■ **TASK BRIEF**
Starting at the line that holds "R5: 5.6k (3V3, SIG4) -> 2.2k (3V3, SIG4)", reproduce each line exactly up to and including the last line of the records below. Pictures stay out.

Before-and-after change data:
'''

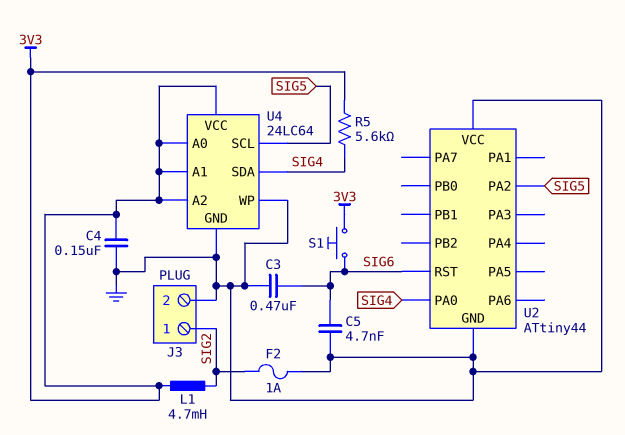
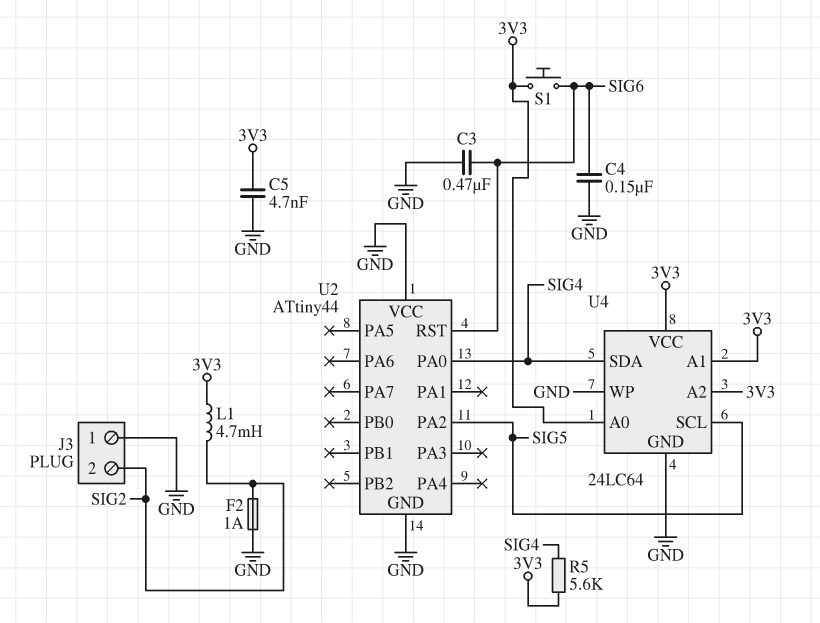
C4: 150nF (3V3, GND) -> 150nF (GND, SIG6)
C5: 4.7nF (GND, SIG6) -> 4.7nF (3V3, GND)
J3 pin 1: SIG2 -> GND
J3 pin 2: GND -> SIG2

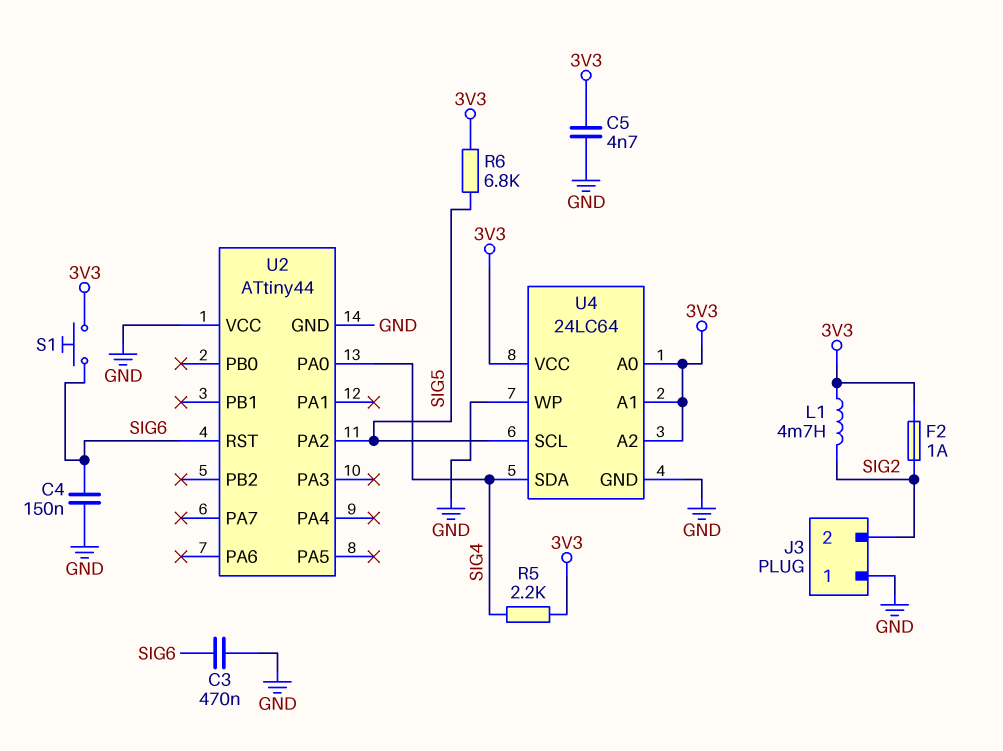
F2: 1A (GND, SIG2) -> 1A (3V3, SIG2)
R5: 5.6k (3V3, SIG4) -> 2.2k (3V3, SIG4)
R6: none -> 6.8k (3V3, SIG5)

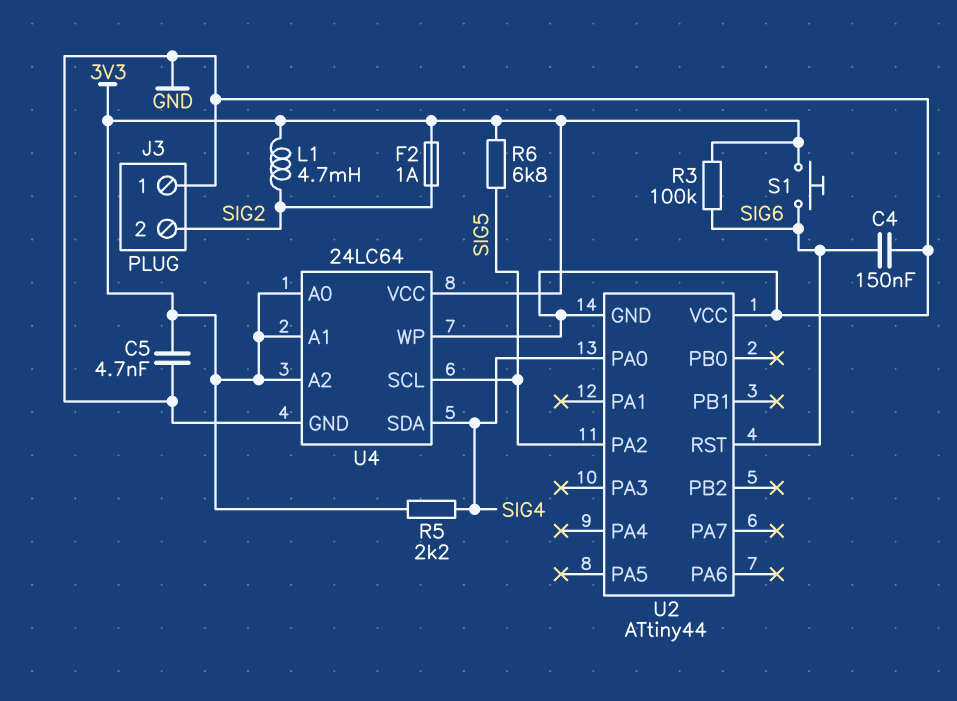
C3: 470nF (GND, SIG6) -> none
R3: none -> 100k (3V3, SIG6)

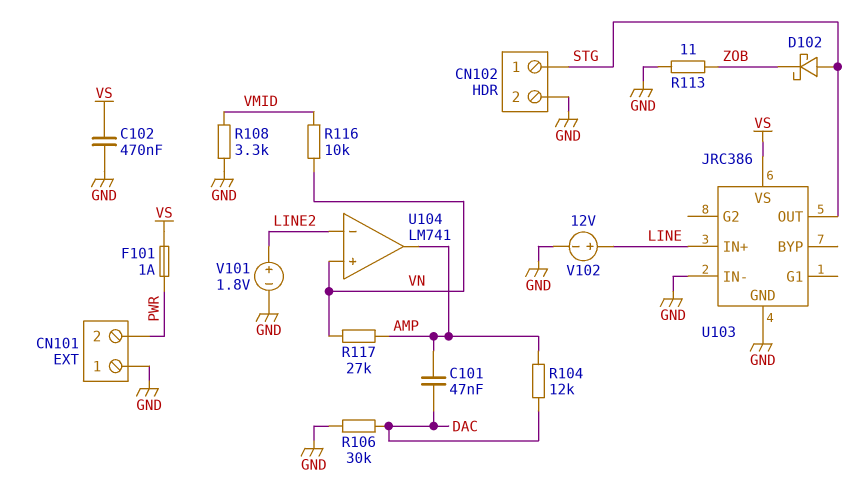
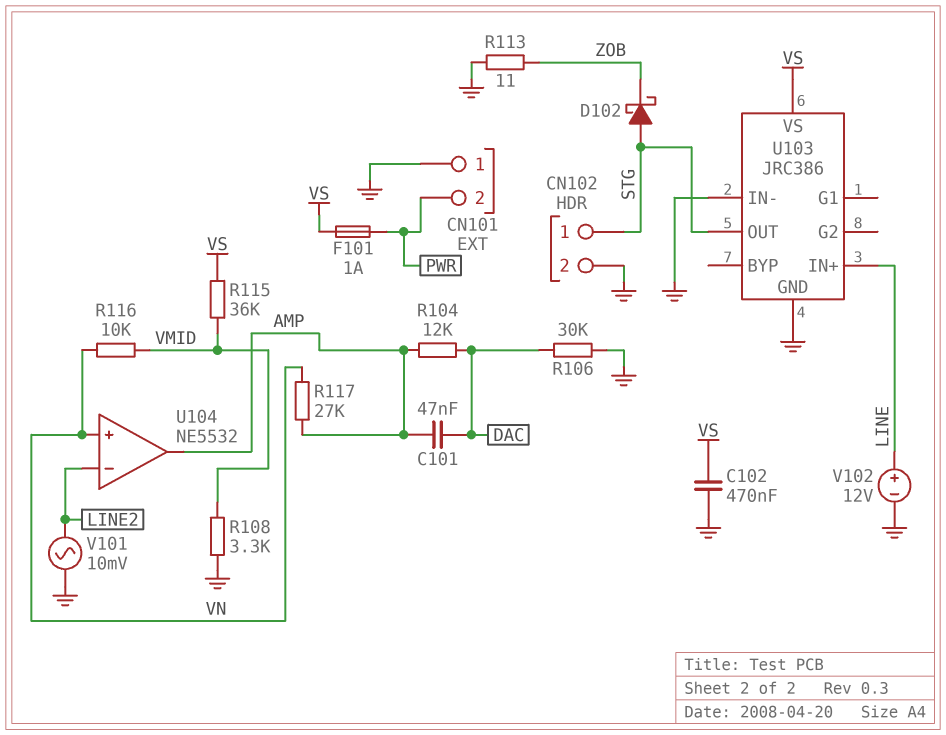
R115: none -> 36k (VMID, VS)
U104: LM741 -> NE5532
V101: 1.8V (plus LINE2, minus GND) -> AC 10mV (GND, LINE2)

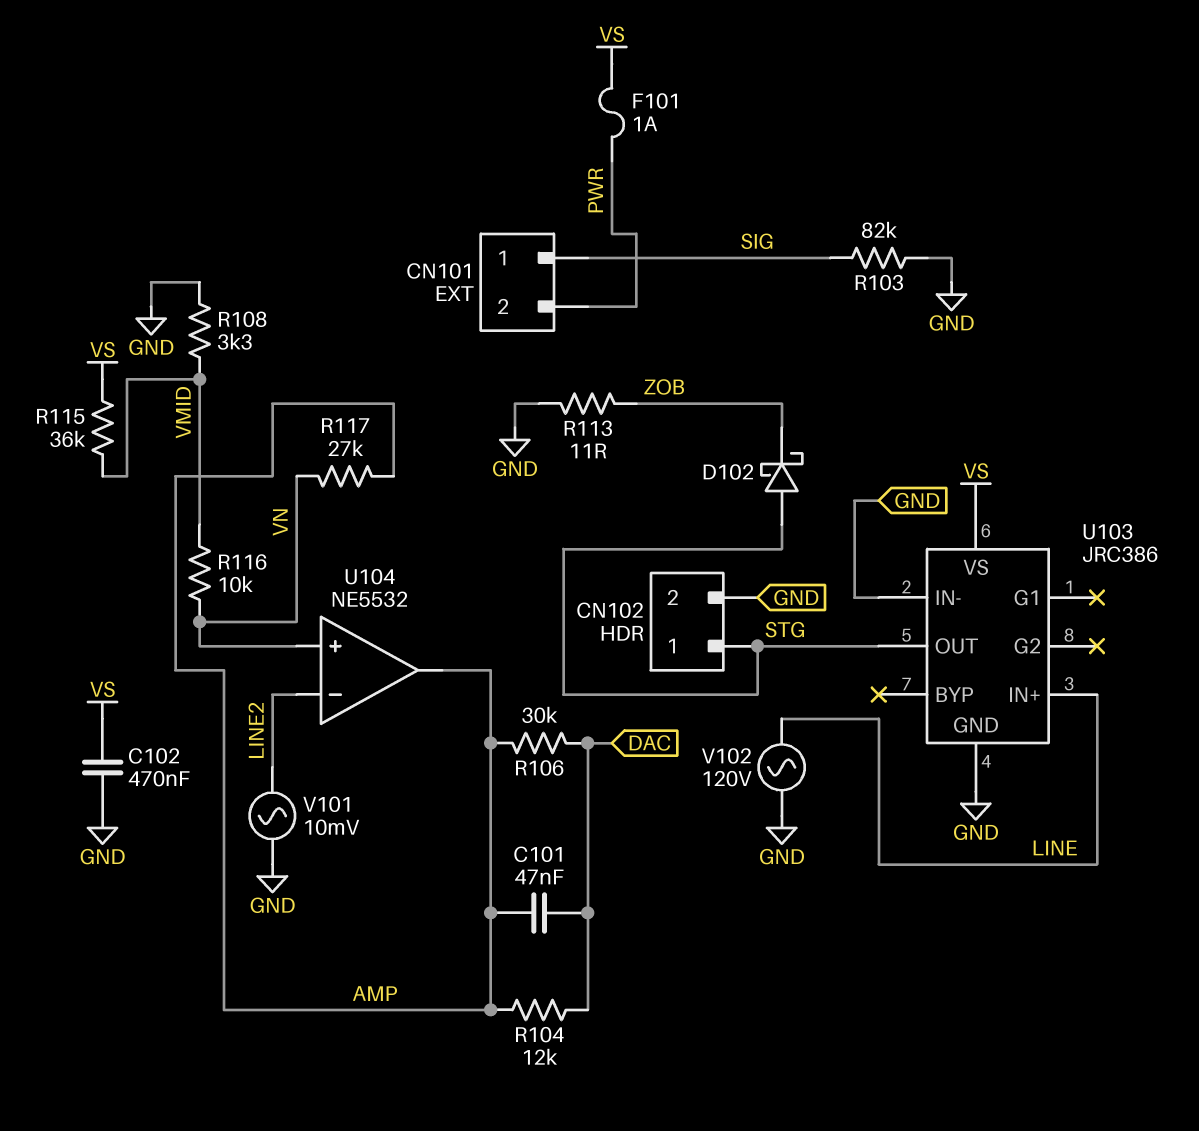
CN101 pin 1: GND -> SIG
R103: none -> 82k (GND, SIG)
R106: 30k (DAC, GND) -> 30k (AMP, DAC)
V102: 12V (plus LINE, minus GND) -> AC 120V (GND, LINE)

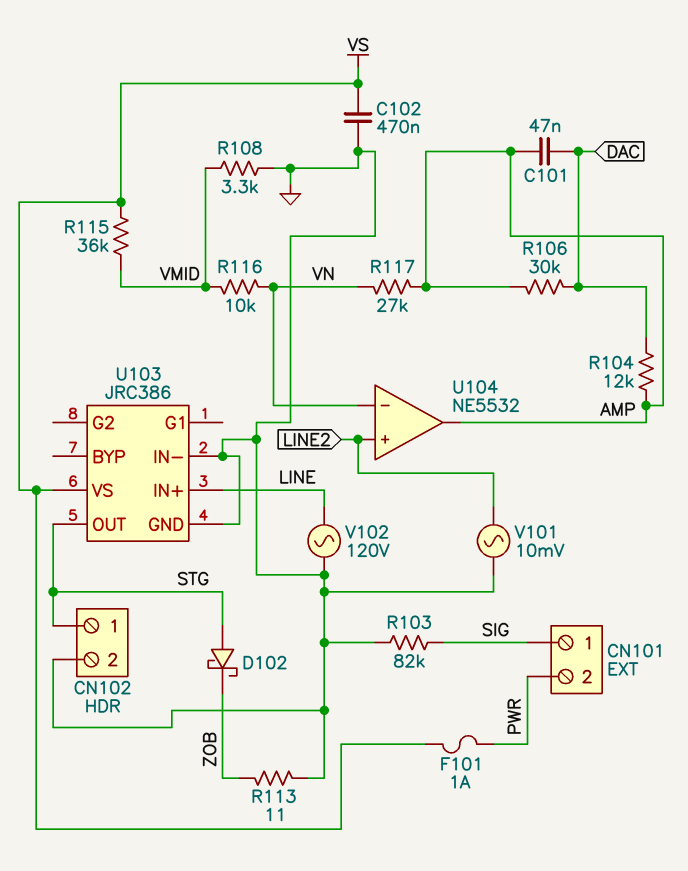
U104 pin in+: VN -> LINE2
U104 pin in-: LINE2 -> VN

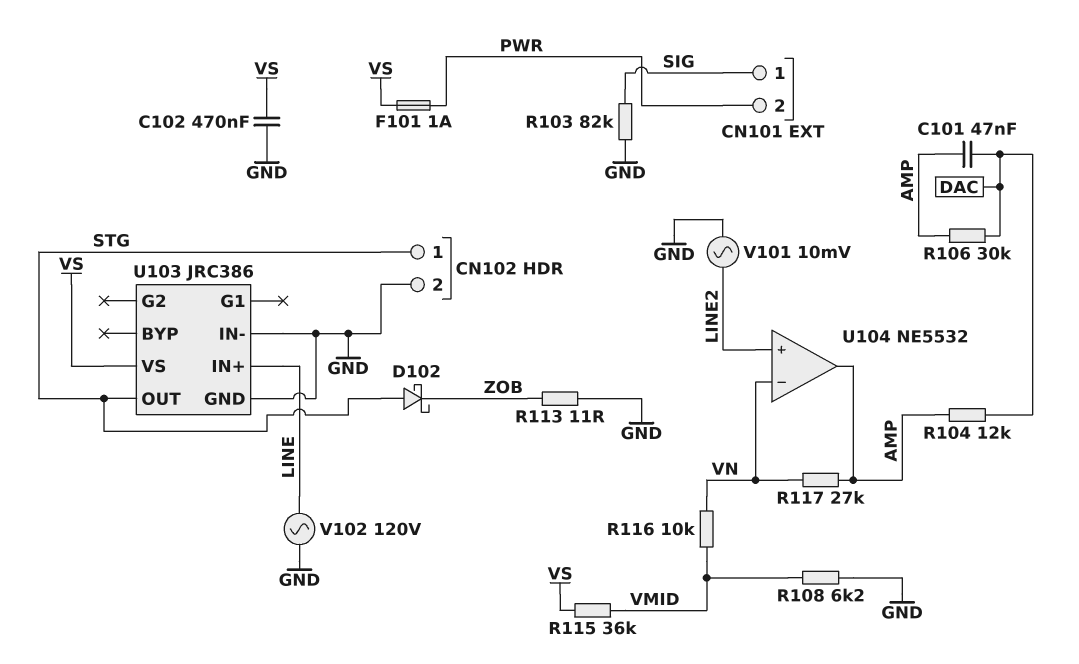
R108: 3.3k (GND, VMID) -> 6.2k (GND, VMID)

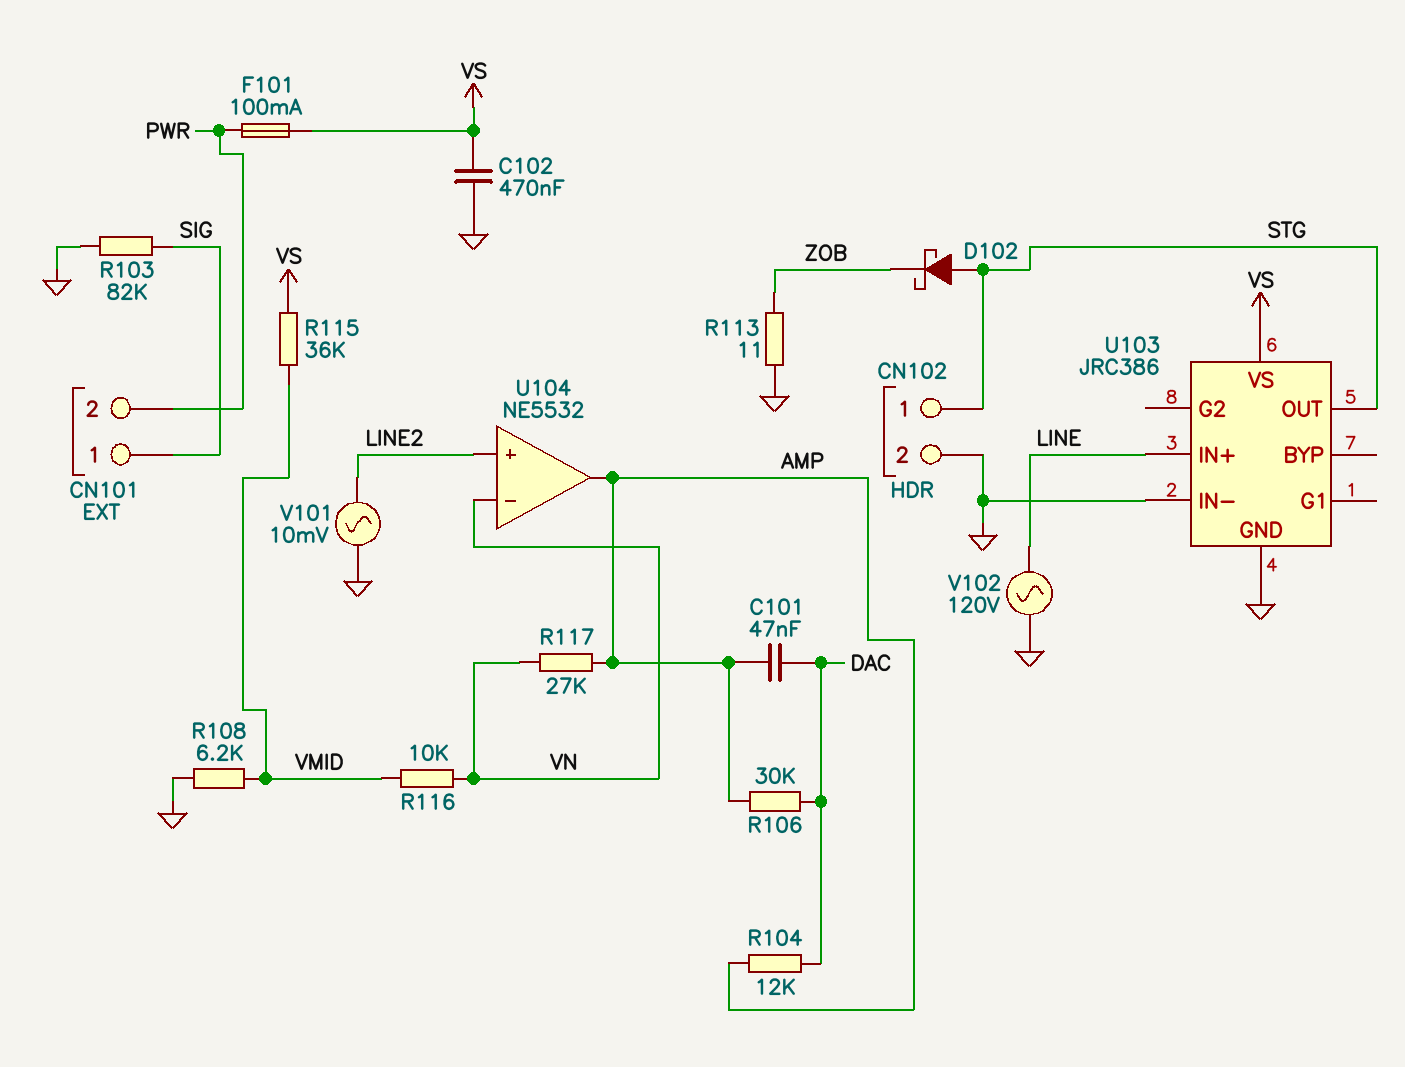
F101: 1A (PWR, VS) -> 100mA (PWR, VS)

'''

■ **ANSWER SPACE**
R5: 5.6k (3V3, SIG4) -> 2.2k (3V3, SIG4)
R6: none -> 6.8k (3V3, SIG5)

C3: 470nF (GND, SIG6) -> none
R3: none -> 100k (3V3, SIG6)

R115: none -> 36k (VMID, VS)
U104: LM741 -> NE5532
V101: 1.8V (plus LINE2, minus GND) -> AC 10mV (GND, LINE2)

CN101 pin 1: GND -> SIG
R103: none -> 82k (GND, SIG)
R106: 30k (DAC, GND) -> 30k (AMP, DAC)
V102: 12V (plus LINE, minus GND) -> AC 120V (GND, LINE)

U104 pin in+: VN -> LINE2
U104 pin in-: LINE2 -> VN

R108: 3.3k (GND, VMID) -> 6.2k (GND, VMID)

F101: 1A (PWR, VS) -> 100mA (PWR, VS)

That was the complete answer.